Problem details: Can you reproduce every one of these items line for line, with no changes?

* START Data section *

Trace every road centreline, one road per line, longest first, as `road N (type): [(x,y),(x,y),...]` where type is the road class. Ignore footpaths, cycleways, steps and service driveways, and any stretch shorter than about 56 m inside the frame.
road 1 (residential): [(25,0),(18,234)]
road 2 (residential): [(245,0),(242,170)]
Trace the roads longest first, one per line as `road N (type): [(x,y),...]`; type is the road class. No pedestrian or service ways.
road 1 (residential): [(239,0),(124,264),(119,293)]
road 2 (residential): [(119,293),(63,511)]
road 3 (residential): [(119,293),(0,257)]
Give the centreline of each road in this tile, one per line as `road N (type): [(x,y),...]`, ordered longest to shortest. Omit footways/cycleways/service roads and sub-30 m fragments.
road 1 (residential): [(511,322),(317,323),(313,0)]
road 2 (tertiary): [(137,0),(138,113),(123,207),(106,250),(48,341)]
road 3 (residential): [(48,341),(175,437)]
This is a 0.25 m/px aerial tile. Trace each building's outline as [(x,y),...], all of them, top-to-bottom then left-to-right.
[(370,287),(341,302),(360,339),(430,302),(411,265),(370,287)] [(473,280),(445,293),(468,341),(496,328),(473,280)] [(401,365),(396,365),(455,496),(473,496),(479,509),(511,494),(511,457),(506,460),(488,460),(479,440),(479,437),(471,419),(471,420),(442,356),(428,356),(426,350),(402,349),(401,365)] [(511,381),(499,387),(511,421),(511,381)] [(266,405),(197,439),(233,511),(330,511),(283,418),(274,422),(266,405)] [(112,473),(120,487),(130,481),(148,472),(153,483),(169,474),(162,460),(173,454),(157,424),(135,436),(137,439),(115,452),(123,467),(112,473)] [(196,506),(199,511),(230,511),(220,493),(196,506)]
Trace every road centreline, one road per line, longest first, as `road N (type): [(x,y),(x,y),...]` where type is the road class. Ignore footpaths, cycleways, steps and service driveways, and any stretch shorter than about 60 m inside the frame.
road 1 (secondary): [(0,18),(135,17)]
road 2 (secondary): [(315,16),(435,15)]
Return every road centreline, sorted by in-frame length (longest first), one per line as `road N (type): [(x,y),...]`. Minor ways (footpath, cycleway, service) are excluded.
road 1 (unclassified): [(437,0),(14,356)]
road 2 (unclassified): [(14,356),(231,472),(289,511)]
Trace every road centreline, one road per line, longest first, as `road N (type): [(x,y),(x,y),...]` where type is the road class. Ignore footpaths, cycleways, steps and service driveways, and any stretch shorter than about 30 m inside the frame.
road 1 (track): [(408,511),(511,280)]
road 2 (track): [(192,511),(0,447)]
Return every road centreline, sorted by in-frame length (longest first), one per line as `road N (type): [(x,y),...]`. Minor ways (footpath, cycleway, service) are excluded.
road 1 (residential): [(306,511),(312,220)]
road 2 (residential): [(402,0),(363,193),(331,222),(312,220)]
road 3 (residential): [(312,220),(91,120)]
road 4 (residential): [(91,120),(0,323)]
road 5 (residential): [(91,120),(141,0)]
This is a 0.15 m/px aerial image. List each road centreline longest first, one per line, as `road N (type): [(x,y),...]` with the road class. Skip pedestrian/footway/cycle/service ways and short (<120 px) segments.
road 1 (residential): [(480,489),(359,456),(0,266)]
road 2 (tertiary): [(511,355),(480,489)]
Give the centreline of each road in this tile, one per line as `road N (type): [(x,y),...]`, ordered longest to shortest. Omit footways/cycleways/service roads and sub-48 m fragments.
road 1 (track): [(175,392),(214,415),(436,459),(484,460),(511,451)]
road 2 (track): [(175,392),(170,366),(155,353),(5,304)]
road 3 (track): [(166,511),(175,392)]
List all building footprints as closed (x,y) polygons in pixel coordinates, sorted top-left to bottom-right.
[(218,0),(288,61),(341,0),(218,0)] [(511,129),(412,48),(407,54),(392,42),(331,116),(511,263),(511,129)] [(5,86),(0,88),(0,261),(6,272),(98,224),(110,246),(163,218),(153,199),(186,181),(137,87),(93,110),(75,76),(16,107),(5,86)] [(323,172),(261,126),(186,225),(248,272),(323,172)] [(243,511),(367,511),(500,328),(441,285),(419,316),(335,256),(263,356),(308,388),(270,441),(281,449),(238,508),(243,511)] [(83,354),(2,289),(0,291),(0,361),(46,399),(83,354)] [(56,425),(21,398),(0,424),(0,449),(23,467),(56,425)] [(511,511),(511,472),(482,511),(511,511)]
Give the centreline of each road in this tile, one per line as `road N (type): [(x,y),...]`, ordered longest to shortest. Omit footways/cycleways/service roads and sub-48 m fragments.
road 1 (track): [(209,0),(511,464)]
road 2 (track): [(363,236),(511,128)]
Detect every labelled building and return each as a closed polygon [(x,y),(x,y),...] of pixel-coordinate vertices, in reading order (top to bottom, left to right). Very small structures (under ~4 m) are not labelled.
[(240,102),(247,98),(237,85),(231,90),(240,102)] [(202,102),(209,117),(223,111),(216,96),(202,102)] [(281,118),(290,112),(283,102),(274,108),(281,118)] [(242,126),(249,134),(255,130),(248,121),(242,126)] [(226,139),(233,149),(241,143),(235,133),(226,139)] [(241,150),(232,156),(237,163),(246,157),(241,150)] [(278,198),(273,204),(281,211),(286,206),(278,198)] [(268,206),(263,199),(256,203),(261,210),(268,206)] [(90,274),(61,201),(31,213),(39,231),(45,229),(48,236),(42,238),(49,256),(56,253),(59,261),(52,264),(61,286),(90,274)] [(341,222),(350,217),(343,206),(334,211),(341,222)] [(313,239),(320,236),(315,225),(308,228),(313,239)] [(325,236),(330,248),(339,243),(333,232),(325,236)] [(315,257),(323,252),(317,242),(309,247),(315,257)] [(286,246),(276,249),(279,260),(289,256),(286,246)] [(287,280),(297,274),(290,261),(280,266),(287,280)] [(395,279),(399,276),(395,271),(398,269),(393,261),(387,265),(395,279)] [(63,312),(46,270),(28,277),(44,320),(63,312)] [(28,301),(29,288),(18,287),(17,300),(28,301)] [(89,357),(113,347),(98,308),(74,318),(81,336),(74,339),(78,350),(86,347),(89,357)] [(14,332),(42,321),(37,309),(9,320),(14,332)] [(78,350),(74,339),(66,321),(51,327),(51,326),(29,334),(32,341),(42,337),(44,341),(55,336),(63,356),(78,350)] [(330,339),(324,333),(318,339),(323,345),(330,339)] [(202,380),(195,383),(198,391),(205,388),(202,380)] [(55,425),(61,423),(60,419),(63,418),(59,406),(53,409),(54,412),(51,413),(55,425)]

* END Data section *

Finished exercise:
Trace every road centreline, one road per line, longest first, as `road N (type): [(x,y),(x,y),...]` where type is the road class. Ignore footpaths, cycleways, steps and service driveways, and any stretch shorter than about 56 m inside the frame.
road 1 (residential): [(25,0),(18,234)]
road 2 (residential): [(245,0),(242,170)]
Trace the roads longest first, one per line as `road N (type): [(x,y),...]`; type is the road class. No pedestrian or service ways.
road 1 (residential): [(239,0),(124,264),(119,293)]
road 2 (residential): [(119,293),(63,511)]
road 3 (residential): [(119,293),(0,257)]
Give the centreline of each road in this tile, one per line as `road N (type): [(x,y),...]`, ordered longest to shortest. Omit footways/cycleways/service roads and sub-30 m fragments.
road 1 (residential): [(511,322),(317,323),(313,0)]
road 2 (tertiary): [(137,0),(138,113),(123,207),(106,250),(48,341)]
road 3 (residential): [(48,341),(175,437)]
This is a 0.25 m/px aerial tile. Trace each building's outline as [(x,y),...], all of them, top-to-bottom then left-to-right.
[(370,287),(341,302),(360,339),(430,302),(411,265),(370,287)] [(473,280),(445,293),(468,341),(496,328),(473,280)] [(401,365),(396,365),(455,496),(473,496),(479,509),(511,494),(511,457),(506,460),(488,460),(479,440),(479,437),(471,419),(471,420),(442,356),(428,356),(426,350),(402,349),(401,365)] [(511,381),(499,387),(511,421),(511,381)] [(266,405),(197,439),(233,511),(330,511),(283,418),(274,422),(266,405)] [(112,473),(120,487),(130,481),(148,472),(153,483),(169,474),(162,460),(173,454),(157,424),(135,436),(137,439),(115,452),(123,467),(112,473)] [(196,506),(199,511),(230,511),(220,493),(196,506)]
Trace every road centreline, one road per line, longest first, as `road N (type): [(x,y),(x,y),...]` where type is the road class. Ignore footpaths, cycleways, steps and service driveways, and any stretch shorter than about 60 m inside the frame.
road 1 (secondary): [(0,18),(135,17)]
road 2 (secondary): [(315,16),(435,15)]
Return every road centreline, sorted by in-frame length (longest first), one per line as `road N (type): [(x,y),...]`. Minor ways (footpath, cycleway, service) are excluded.
road 1 (unclassified): [(437,0),(14,356)]
road 2 (unclassified): [(14,356),(231,472),(289,511)]
Trace every road centreline, one road per line, longest first, as `road N (type): [(x,y),(x,y),...]` where type is the road class. Ignore footpaths, cycleways, steps and service driveways, and any stretch shorter than about 30 m inside the frame.
road 1 (track): [(408,511),(511,280)]
road 2 (track): [(192,511),(0,447)]
Return every road centreline, sorted by in-frame length (longest first), one per line as `road N (type): [(x,y),...]`. Minor ways (footpath, cycleway, service) are excluded.
road 1 (residential): [(306,511),(312,220)]
road 2 (residential): [(402,0),(363,193),(331,222),(312,220)]
road 3 (residential): [(312,220),(91,120)]
road 4 (residential): [(91,120),(0,323)]
road 5 (residential): [(91,120),(141,0)]
This is a 0.15 m/px aerial image. List each road centreline longest first, one per line, as `road N (type): [(x,y),...]` with the road class. Skip pedestrian/footway/cycle/service ways and short (<120 px) segments.
road 1 (residential): [(480,489),(359,456),(0,266)]
road 2 (tertiary): [(511,355),(480,489)]
Give the centreline of each road in this tile, one per line as `road N (type): [(x,y),...]`, ordered longest to shortest. Omit footways/cycleways/service roads and sub-48 m fragments.
road 1 (track): [(175,392),(214,415),(436,459),(484,460),(511,451)]
road 2 (track): [(175,392),(170,366),(155,353),(5,304)]
road 3 (track): [(166,511),(175,392)]
List all building footprints as closed (x,y) polygons in pixel coordinates, sorted top-left to bottom-right.
[(218,0),(288,61),(341,0),(218,0)] [(511,129),(412,48),(407,54),(392,42),(331,116),(511,263),(511,129)] [(5,86),(0,88),(0,261),(6,272),(98,224),(110,246),(163,218),(153,199),(186,181),(137,87),(93,110),(75,76),(16,107),(5,86)] [(323,172),(261,126),(186,225),(248,272),(323,172)] [(243,511),(367,511),(500,328),(441,285),(419,316),(335,256),(263,356),(308,388),(270,441),(281,449),(238,508),(243,511)] [(83,354),(2,289),(0,291),(0,361),(46,399),(83,354)] [(56,425),(21,398),(0,424),(0,449),(23,467),(56,425)] [(511,511),(511,472),(482,511),(511,511)]
Give the centreline of each road in this tile, one per line as `road N (type): [(x,y),...]`, ordered longest to shortest. Omit footways/cycleways/service roads and sub-48 m fragments.
road 1 (track): [(209,0),(511,464)]
road 2 (track): [(363,236),(511,128)]
Detect every labelled building and return each as a closed polygon [(x,y),(x,y),...] of pixel-coordinate vertices, in reading order (top to bottom, left to right). Very small structures (under ~4 m) are not labelled.
[(240,102),(247,98),(237,85),(231,90),(240,102)] [(202,102),(209,117),(223,111),(216,96),(202,102)] [(281,118),(290,112),(283,102),(274,108),(281,118)] [(242,126),(249,134),(255,130),(248,121),(242,126)] [(226,139),(233,149),(241,143),(235,133),(226,139)] [(241,150),(232,156),(237,163),(246,157),(241,150)] [(278,198),(273,204),(281,211),(286,206),(278,198)] [(268,206),(263,199),(256,203),(261,210),(268,206)] [(90,274),(61,201),(31,213),(39,231),(45,229),(48,236),(42,238),(49,256),(56,253),(59,261),(52,264),(61,286),(90,274)] [(341,222),(350,217),(343,206),(334,211),(341,222)] [(313,239),(320,236),(315,225),(308,228),(313,239)] [(325,236),(330,248),(339,243),(333,232),(325,236)] [(315,257),(323,252),(317,242),(309,247),(315,257)] [(286,246),(276,249),(279,260),(289,256),(286,246)] [(287,280),(297,274),(290,261),(280,266),(287,280)] [(395,279),(399,276),(395,271),(398,269),(393,261),(387,265),(395,279)] [(63,312),(46,270),(28,277),(44,320),(63,312)] [(28,301),(29,288),(18,287),(17,300),(28,301)] [(89,357),(113,347),(98,308),(74,318),(81,336),(74,339),(78,350),(86,347),(89,357)] [(14,332),(42,321),(37,309),(9,320),(14,332)] [(78,350),(74,339),(66,321),(51,327),(51,326),(29,334),(32,341),(42,337),(44,341),(55,336),(63,356),(78,350)] [(330,339),(324,333),(318,339),(323,345),(330,339)] [(202,380),(195,383),(198,391),(205,388),(202,380)] [(55,425),(61,423),(60,419),(63,418),(59,406),(53,409),(54,412),(51,413),(55,425)]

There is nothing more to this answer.